▶ **WORK TASK**
Make an exact copy of the data below, leaving out every picture.

▶ **DATA SHOWN**
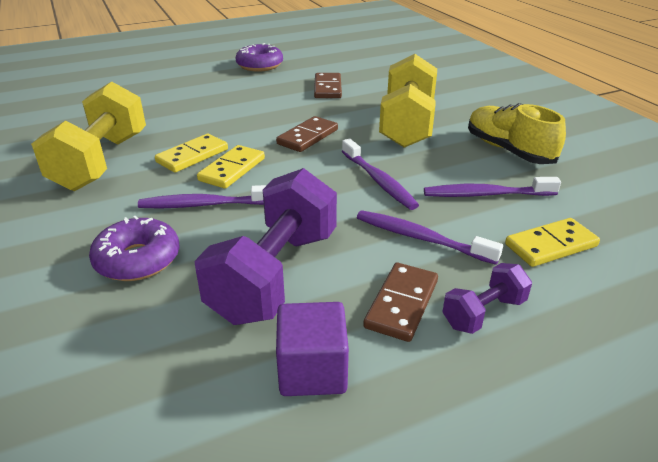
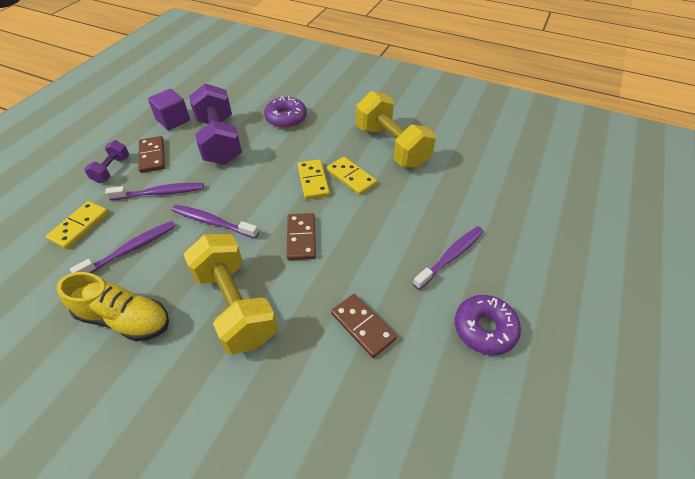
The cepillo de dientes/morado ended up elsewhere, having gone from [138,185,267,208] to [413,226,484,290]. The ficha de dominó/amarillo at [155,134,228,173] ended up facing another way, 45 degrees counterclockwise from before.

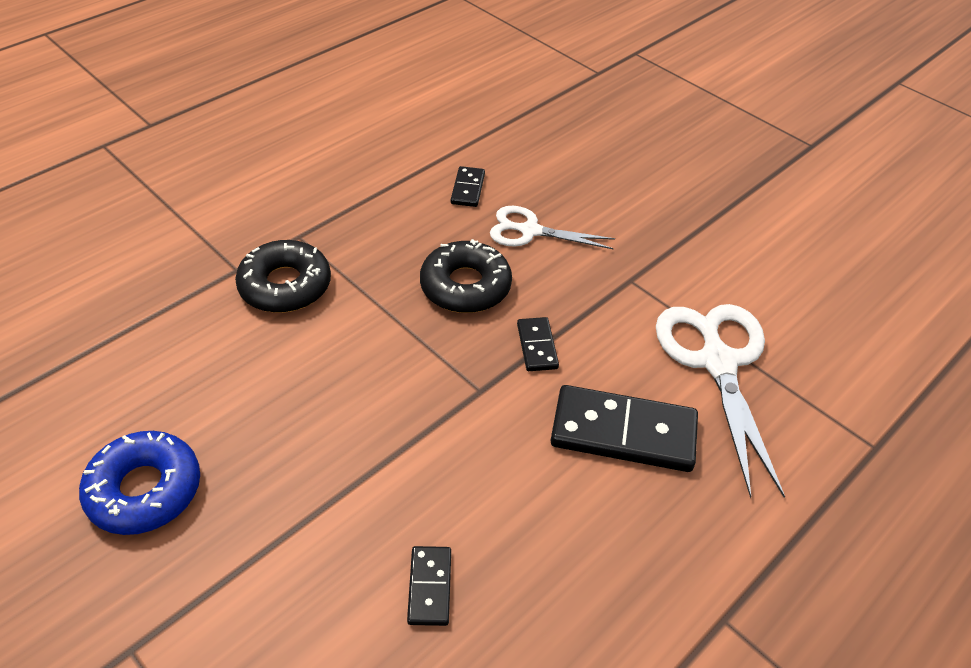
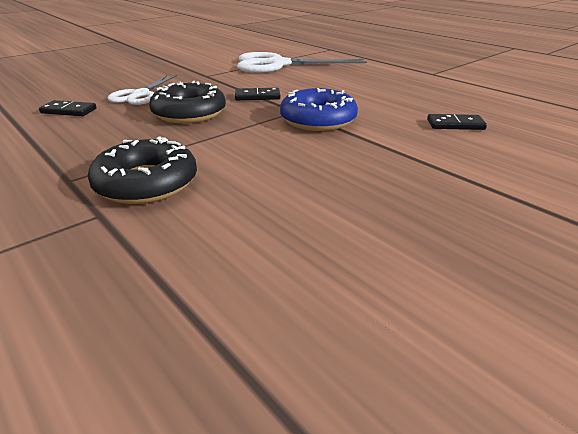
The rosquilla/azul ended up elsewhere, having gone from [79,431,200,535] to [280,88,358,131]. The second view lost the ficha de dominó/negro at [551,385,698,472].

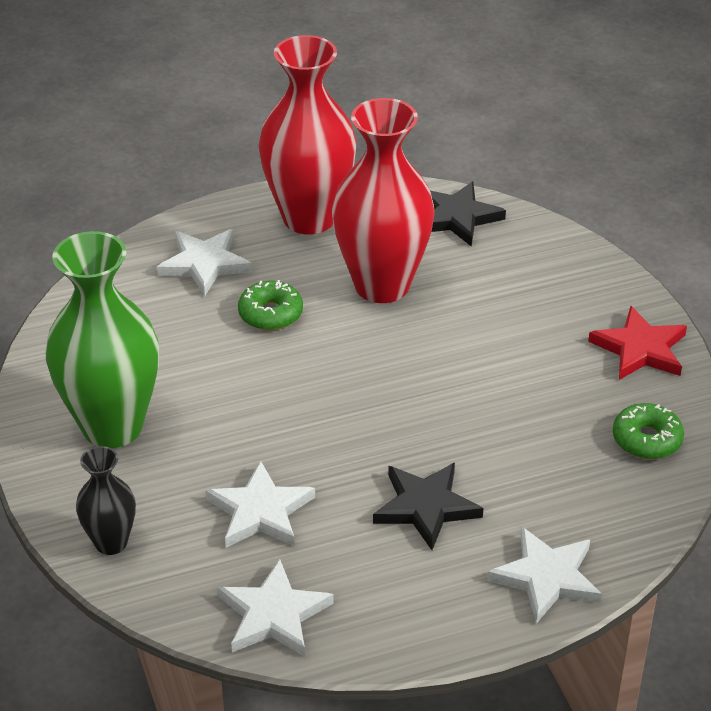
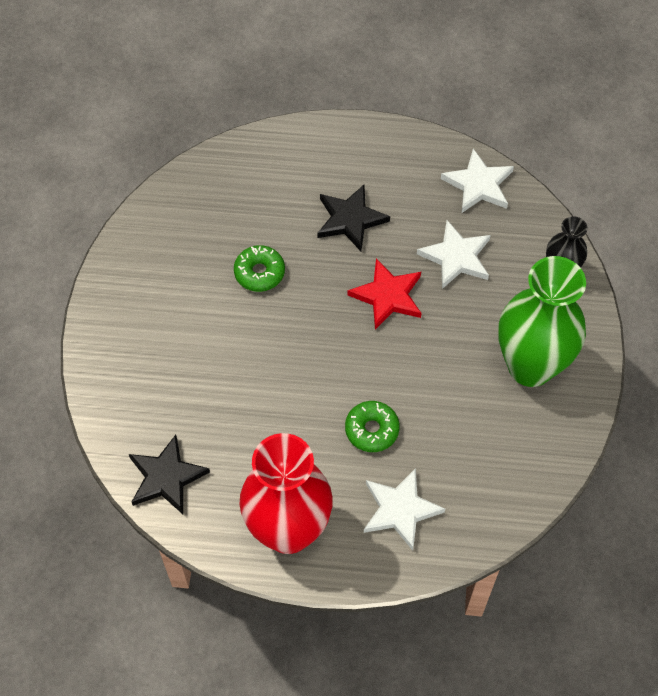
The second view lost the florero/rojo at [332,98,435,303]. The second view lost the estrella/blanco at [487,527,602,624]. The estrella/rojo ended up elsewhere, having gone from [588,306,687,380] to [347,258,422,330]. The rosquilla/verde ended up elsewhere, having gone from [613,403,684,459] to [234,245,285,292].

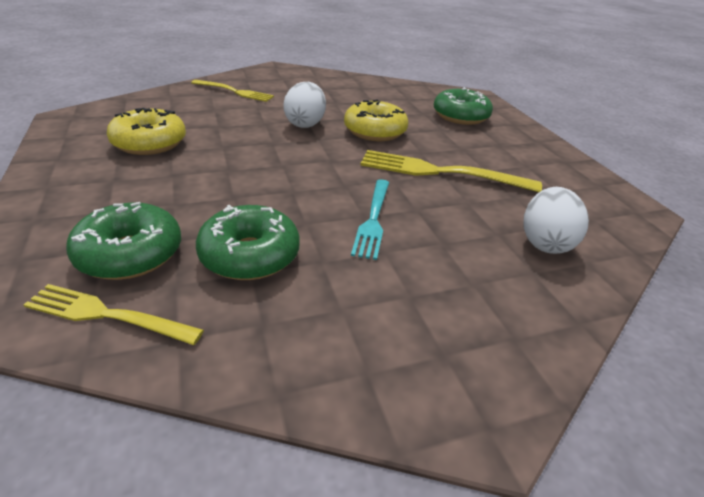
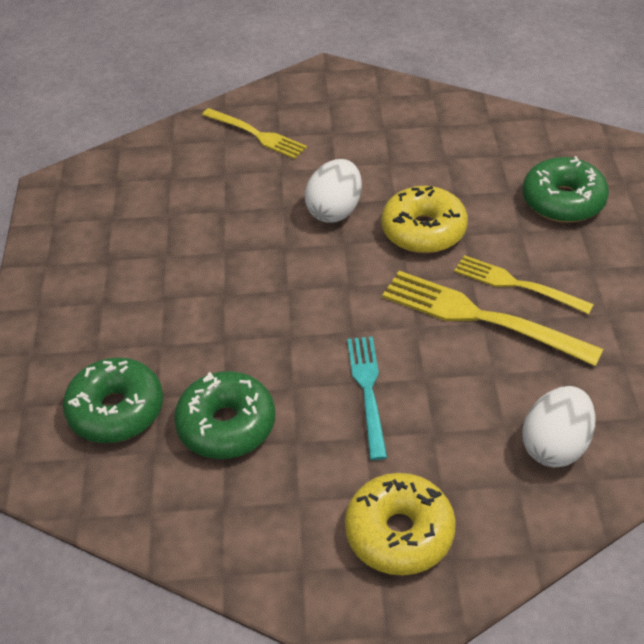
The tenedor/amarillo ended up elsewhere, having gone from [24,284,204,345] to [454,255,594,314]. The rosquilla/amarillo ended up elsewhere, having gone from [107,108,186,155] to [345,473,456,575]. The tenedor/turquesa at [351,179,389,260] ended up facing another way, 150 degrees clockwise from before.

▶ **EXERCISE RESPONSE**
The cepillo de dientes/morado ended up elsewhere, having gone from [138,185,267,208] to [413,226,484,290]. The ficha de dominó/amarillo at [155,134,228,173] ended up facing another way, 45 degrees counterclockwise from before.

The rosquilla/azul ended up elsewhere, having gone from [79,431,200,535] to [280,88,358,131]. The second view lost the ficha de dominó/negro at [551,385,698,472].

The second view lost the florero/rojo at [332,98,435,303]. The second view lost the estrella/blanco at [487,527,602,624]. The estrella/rojo ended up elsewhere, having gone from [588,306,687,380] to [347,258,422,330]. The rosquilla/verde ended up elsewhere, having gone from [613,403,684,459] to [234,245,285,292].

The tenedor/amarillo ended up elsewhere, having gone from [24,284,204,345] to [454,255,594,314]. The rosquilla/amarillo ended up elsewhere, having gone from [107,108,186,155] to [345,473,456,575]. The tenedor/turquesa at [351,179,389,260] ended up facing another way, 150 degrees clockwise from before.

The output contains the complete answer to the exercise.